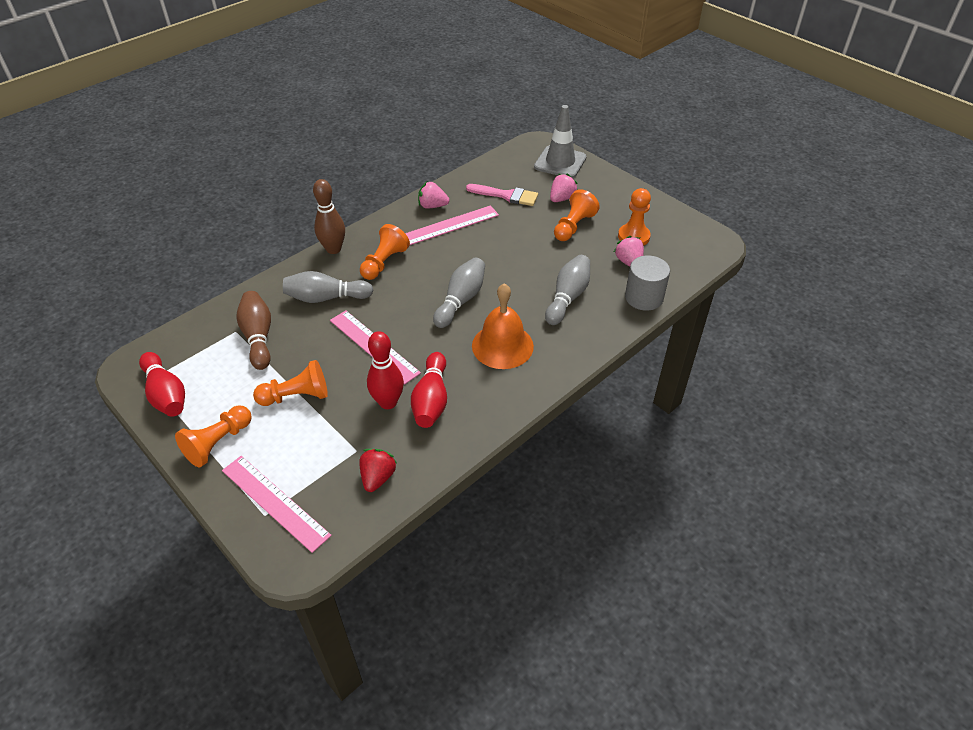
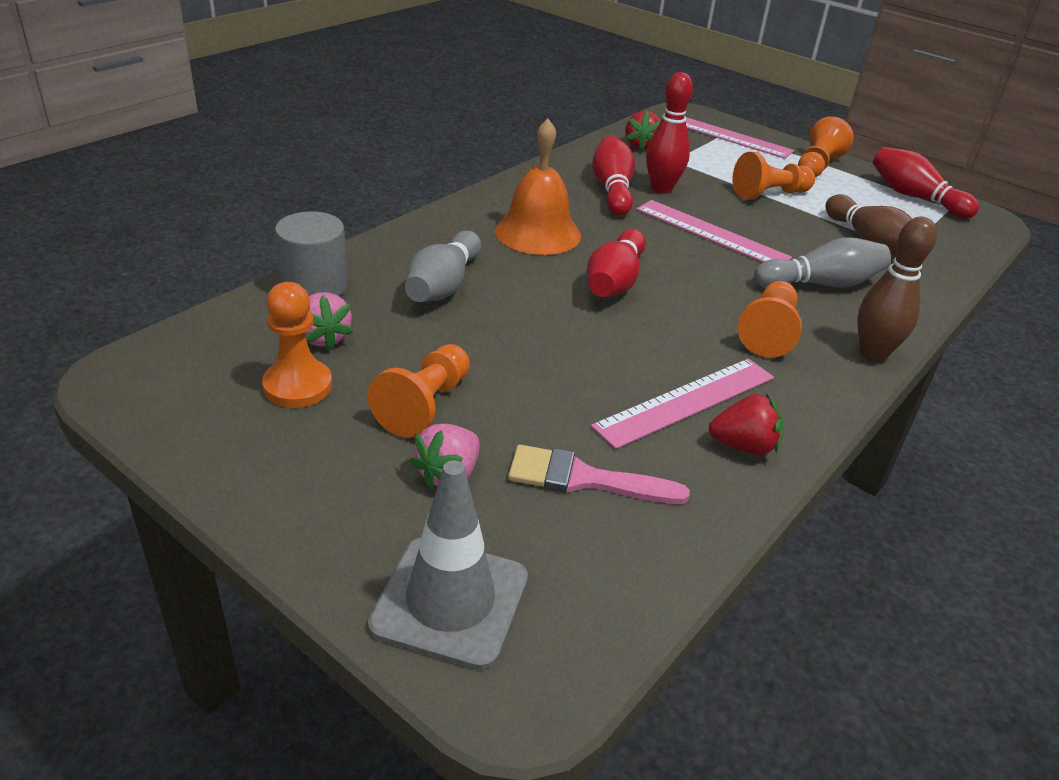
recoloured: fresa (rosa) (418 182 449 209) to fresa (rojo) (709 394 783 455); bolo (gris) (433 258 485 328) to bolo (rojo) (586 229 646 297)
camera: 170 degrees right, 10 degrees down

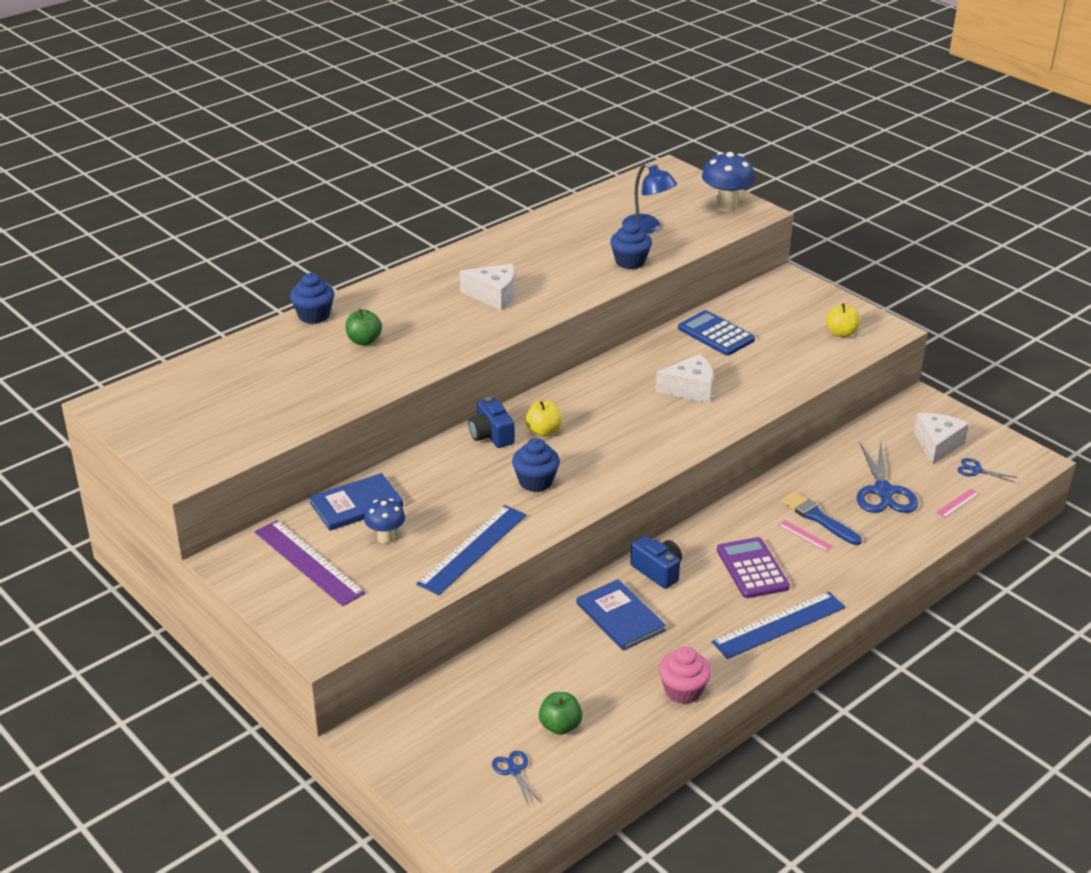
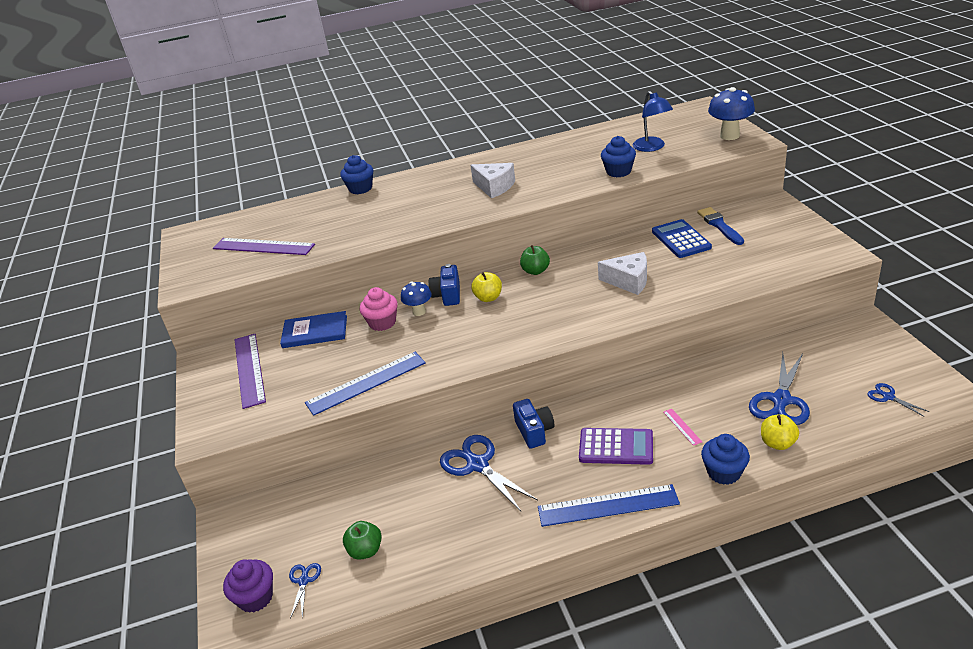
removed: queso (blanco) (914 413 969 465); regla (rosa) (936 489 979 518)
added: regla (morado) (213 238 315 255); magdalena (morado) (223 559 273 613)
moved: manzana (verde) (345 309 382 345) to (520 245 550 275); seta (azul) (364 498 405 544) to (401 282 432 316); magdalena (azul) (512 438 560 492) to (701 434 750 485); magdalena (rosa) (659 646 711 704) to (360 287 398 331); pincel (azul) (781 492 862 545) to (697 207 744 245); manzana (amarillo) (826 304 860 337) to (761 414 799 450)
replaced: libro (azul) (576 579 666 651) to tijeras (azul) (440 435 538 511)
turned: calculadora (morado) (717 537 790 598) = (579 428 653 465) 90 degrees clockwise
camera: 30 degrees right, 0 degrees up

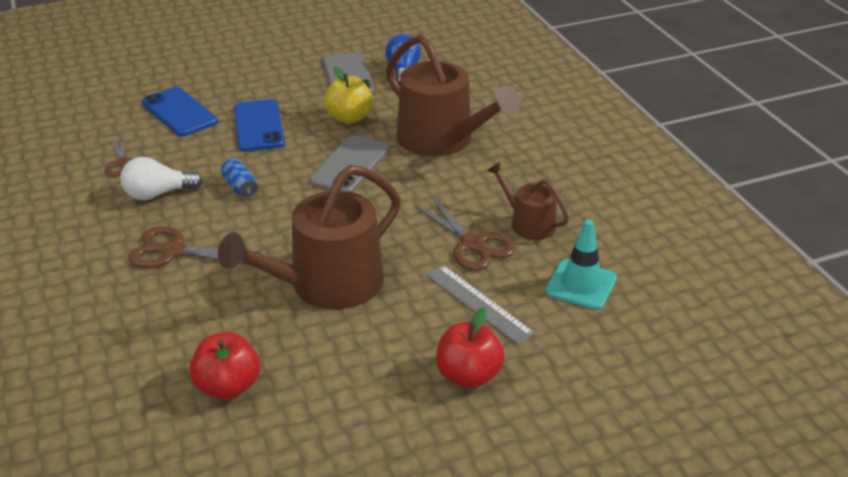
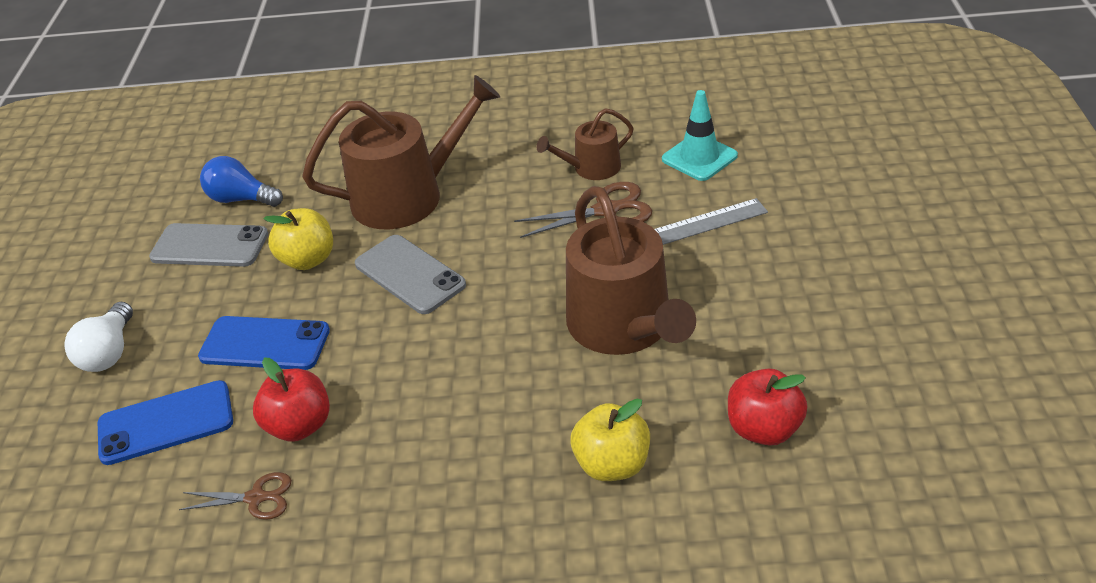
removed: tijeras (marrón) (128 226 260 268); lata (azul) (221 159 258 198)
added: manzana (amarillo) (570 399 650 481)
moved: bombilla (blanco) (120 157 203 200) to (64 302 133 372); manzana (rojo) (436 307 504 388) to (253 358 330 442)
camera: 65 degrees left, 5 degrees up

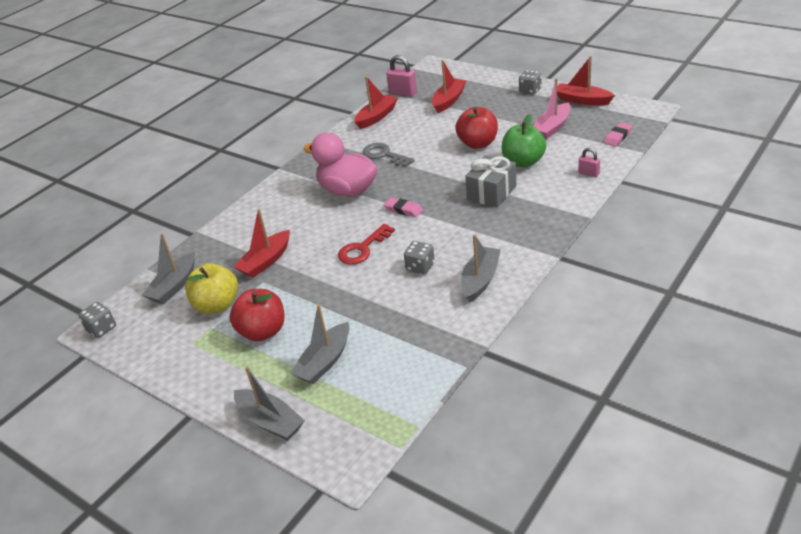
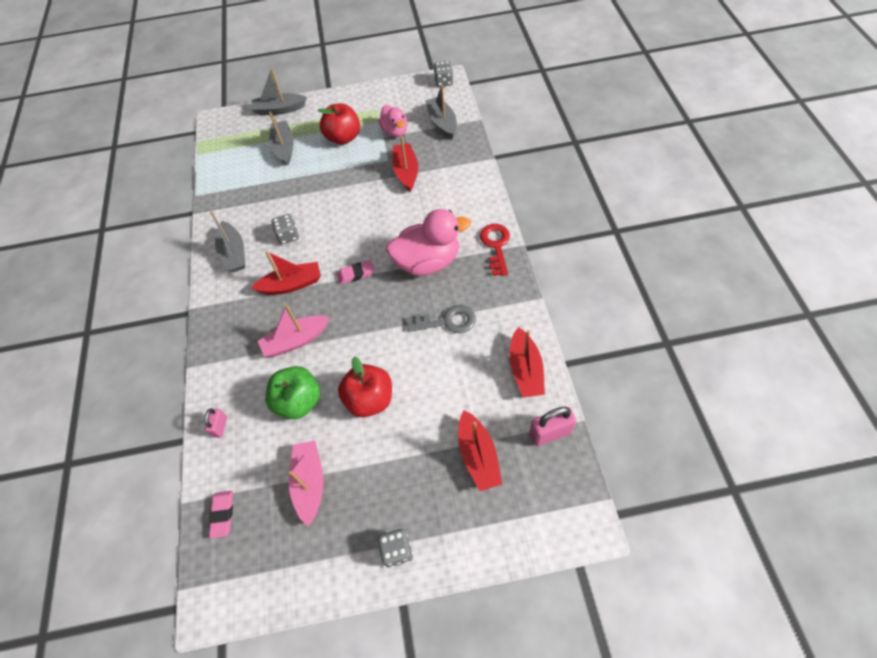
moved: llave (rojo) (338 224 395 265) to (480 224 510 276); barco (rojo) (557 56 615 105) to (251 251 321 295)
replaced: manzana (amarillo) (185 263 238 314) to pato (rosa) (378 105 408 137); regalo (gris) (465 155 516 208) to barco (rosa) (258 304 330 357)
turned: candado (rosa) (578 148 600 177) = (205 408 227 438) 75 degrees counterclockwise
camera: 135 degrees right, 20 degrees up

ACTION ITEM =>
All of the entries above must be reproduced exactly, and no image may be included.

ANSWER BELOW =>
recoloured: fresa (rosa) (418 182 449 209) to fresa (rojo) (709 394 783 455); bolo (gris) (433 258 485 328) to bolo (rojo) (586 229 646 297)
camera: 170 degrees right, 10 degrees down

removed: queso (blanco) (914 413 969 465); regla (rosa) (936 489 979 518)
added: regla (morado) (213 238 315 255); magdalena (morado) (223 559 273 613)
moved: manzana (verde) (345 309 382 345) to (520 245 550 275); seta (azul) (364 498 405 544) to (401 282 432 316); magdalena (azul) (512 438 560 492) to (701 434 750 485); magdalena (rosa) (659 646 711 704) to (360 287 398 331); pincel (azul) (781 492 862 545) to (697 207 744 245); manzana (amarillo) (826 304 860 337) to (761 414 799 450)
replaced: libro (azul) (576 579 666 651) to tijeras (azul) (440 435 538 511)
turned: calculadora (morado) (717 537 790 598) = (579 428 653 465) 90 degrees clockwise
camera: 30 degrees right, 0 degrees up

removed: tijeras (marrón) (128 226 260 268); lata (azul) (221 159 258 198)
added: manzana (amarillo) (570 399 650 481)
moved: bombilla (blanco) (120 157 203 200) to (64 302 133 372); manzana (rojo) (436 307 504 388) to (253 358 330 442)
camera: 65 degrees left, 5 degrees up

moved: llave (rojo) (338 224 395 265) to (480 224 510 276); barco (rojo) (557 56 615 105) to (251 251 321 295)
replaced: manzana (amarillo) (185 263 238 314) to pato (rosa) (378 105 408 137); regalo (gris) (465 155 516 208) to barco (rosa) (258 304 330 357)
turned: candado (rosa) (578 148 600 177) = (205 408 227 438) 75 degrees counterclockwise
camera: 135 degrees right, 20 degrees up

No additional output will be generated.